:: Data extract

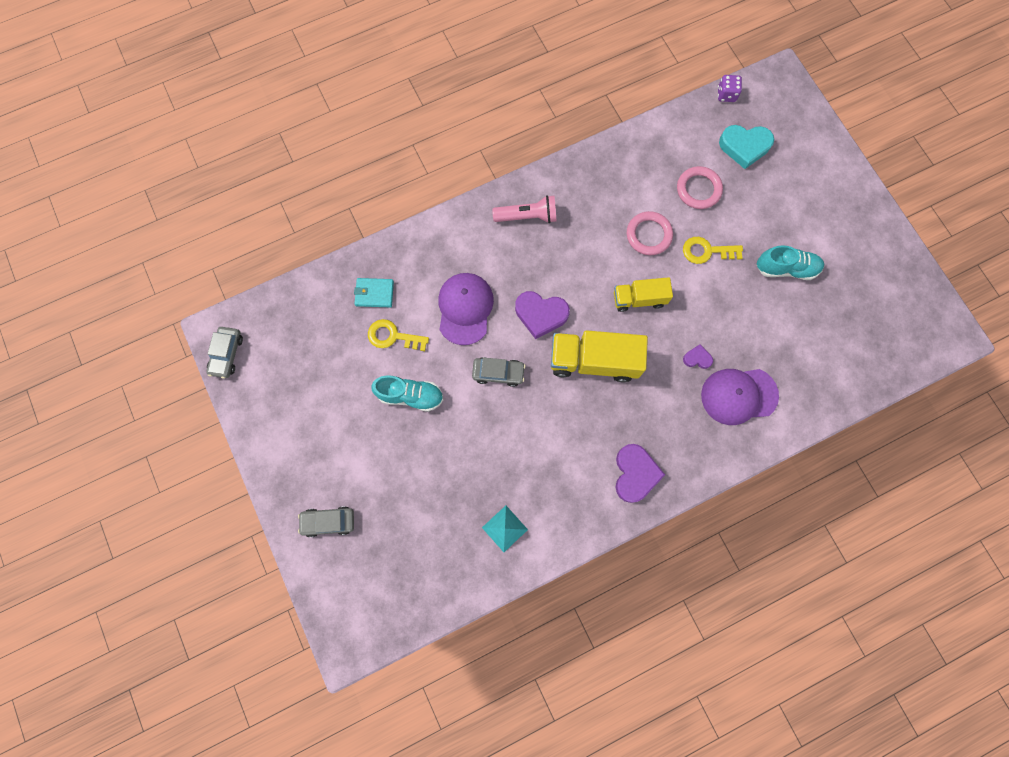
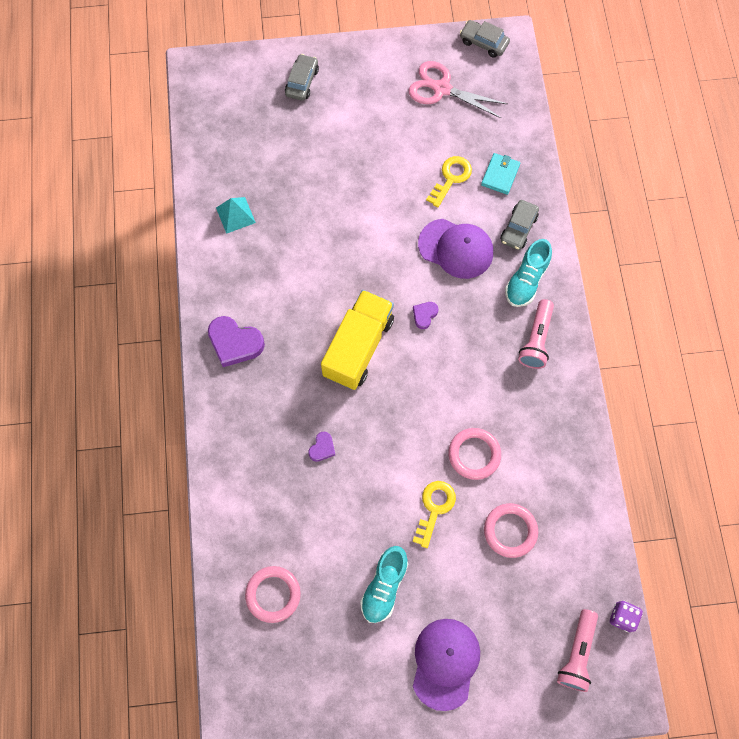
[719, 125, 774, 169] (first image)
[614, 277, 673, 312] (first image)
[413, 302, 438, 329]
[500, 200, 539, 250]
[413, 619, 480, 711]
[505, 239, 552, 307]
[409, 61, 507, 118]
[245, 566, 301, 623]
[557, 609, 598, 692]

::::
:: Data extract

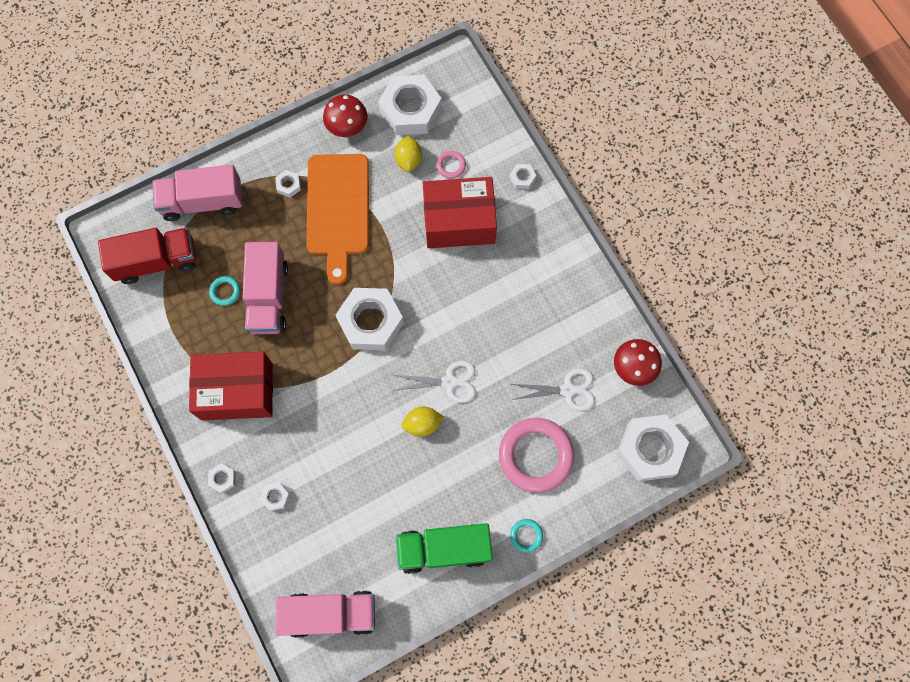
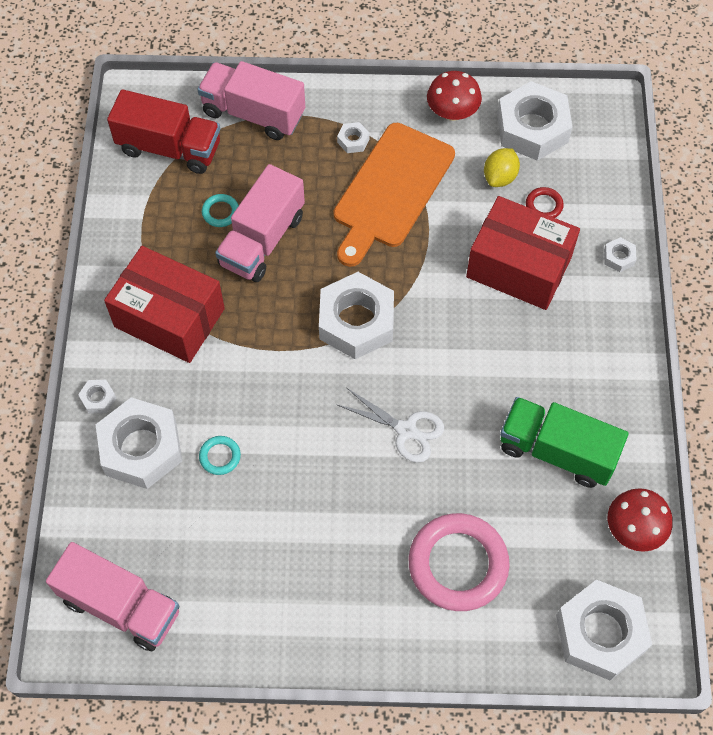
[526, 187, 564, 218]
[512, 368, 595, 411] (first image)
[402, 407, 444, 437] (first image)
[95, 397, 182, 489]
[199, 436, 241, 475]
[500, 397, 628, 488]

::::

| Problem statement |
From the entries above, pull out each line that includes "image".

| Finished task |
[719, 125, 774, 169] (first image)
[614, 277, 673, 312] (first image)
[512, 368, 595, 411] (first image)
[402, 407, 444, 437] (first image)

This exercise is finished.